» Task goal: Your answer should be every line with the word "none", copied from the data below.

» Records provided:
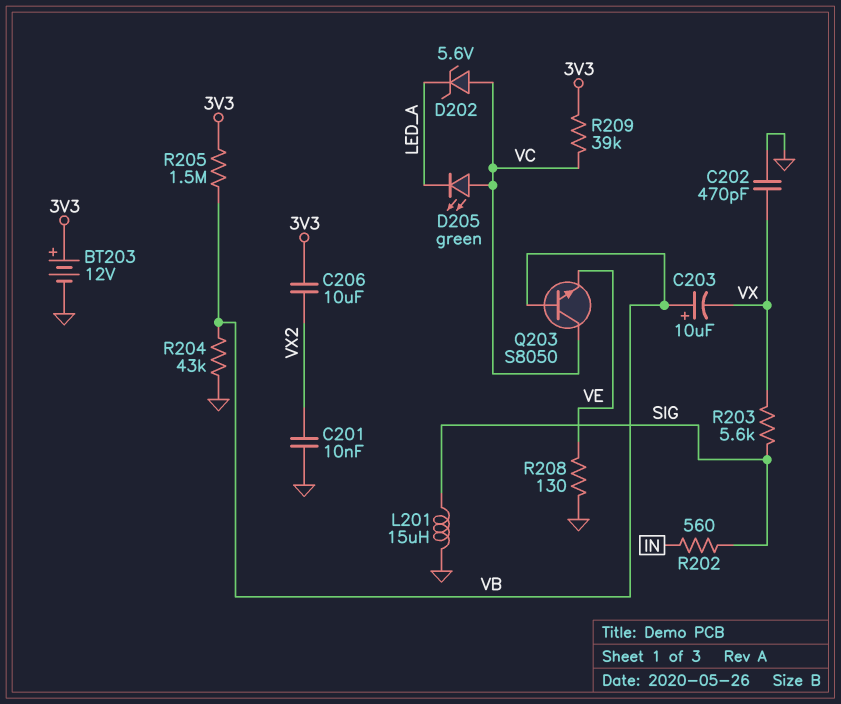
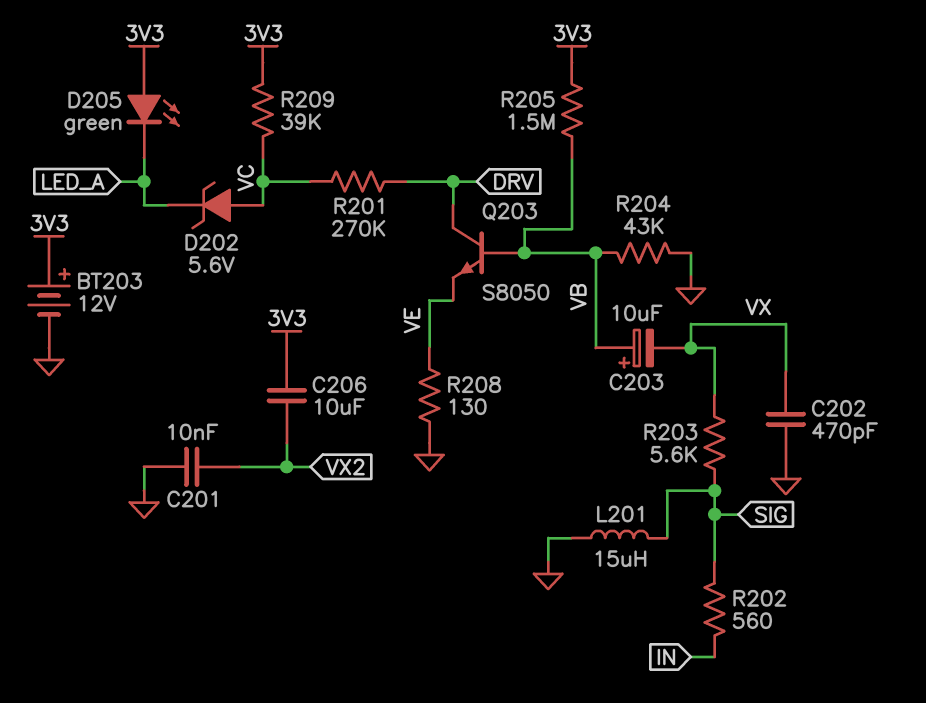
D205: LED green (A VC, K LED_A) -> LED green (A 3V3, K LED_A)
Q203: NPN S8050 (B VB, C VC, E VE) -> NPN S8050 (B VB, C DRV, E VE)
R201: none -> 270k (DRV, VC)

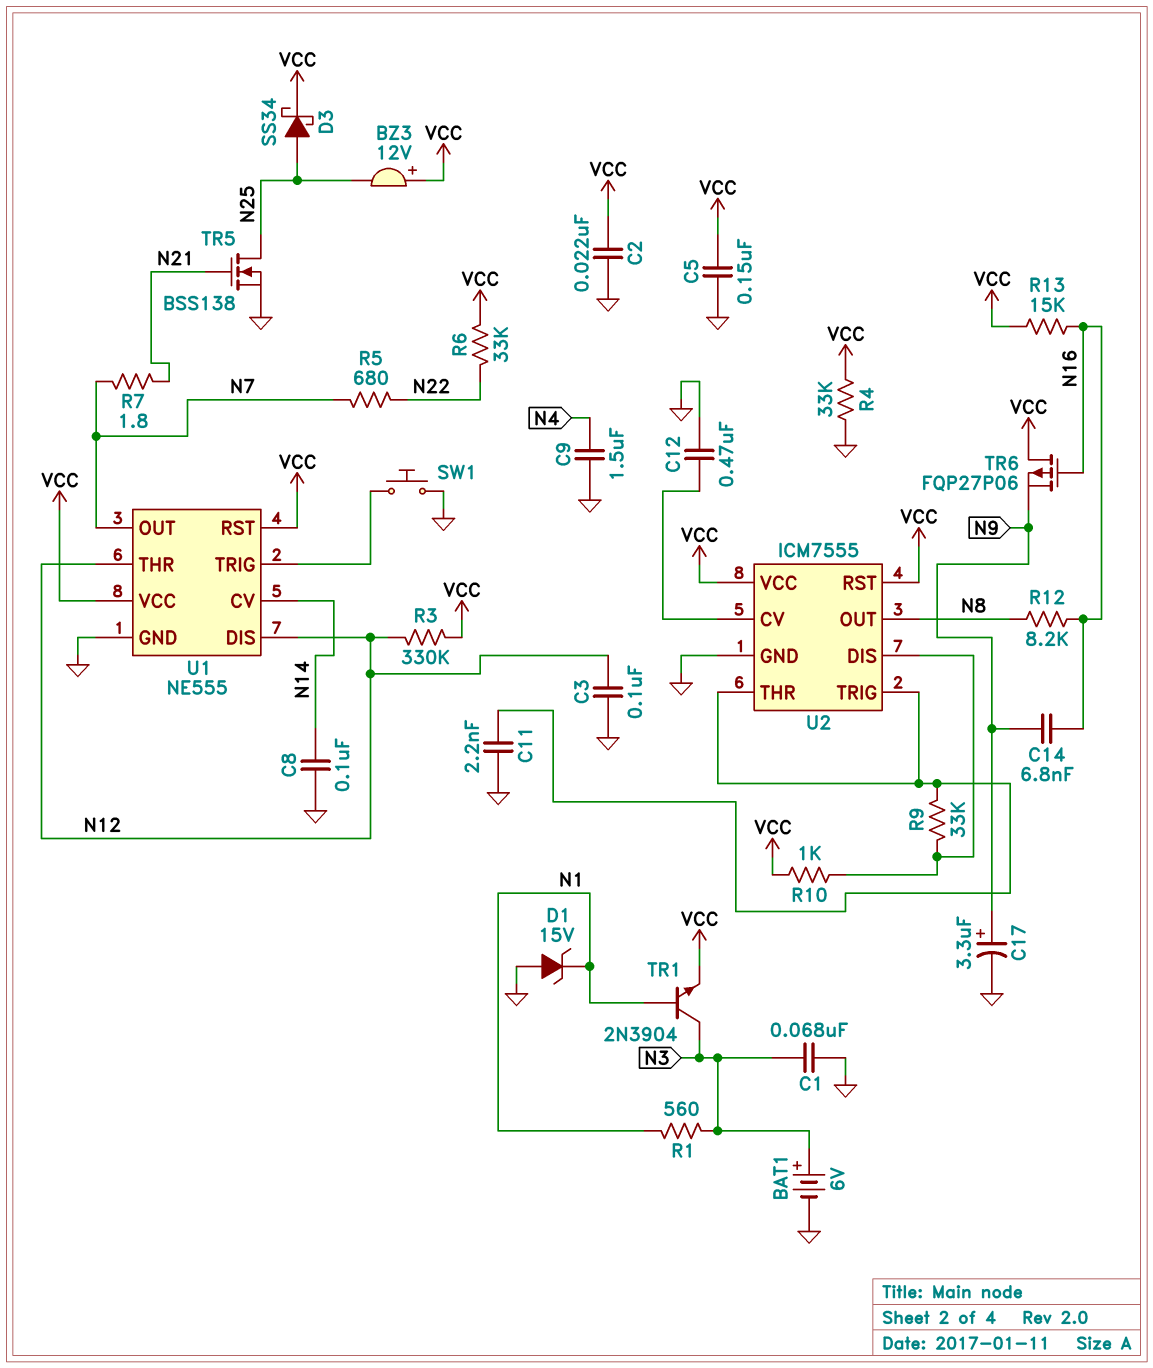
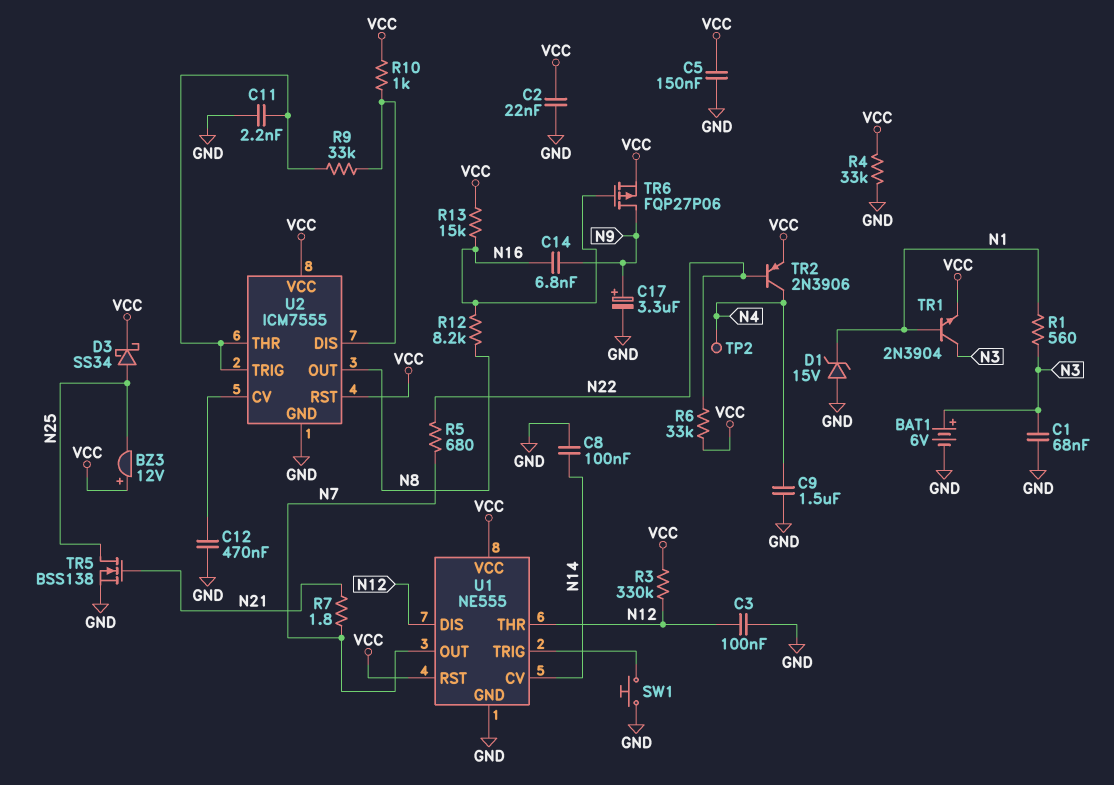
TP2: none -> test point (N4)
TR2: none -> PNP 2N3906 (B N22, C N4, E VCC)
TR6: PMOS FQP27P06 (G N16, D VCC, S N9) -> PMOS FQP27P06 (G N16, D N9, S VCC)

» Response for this exercise:
R201: none -> 270k (DRV, VC)
TP2: none -> test point (N4)
TR2: none -> PNP 2N3906 (B N22, C N4, E VCC)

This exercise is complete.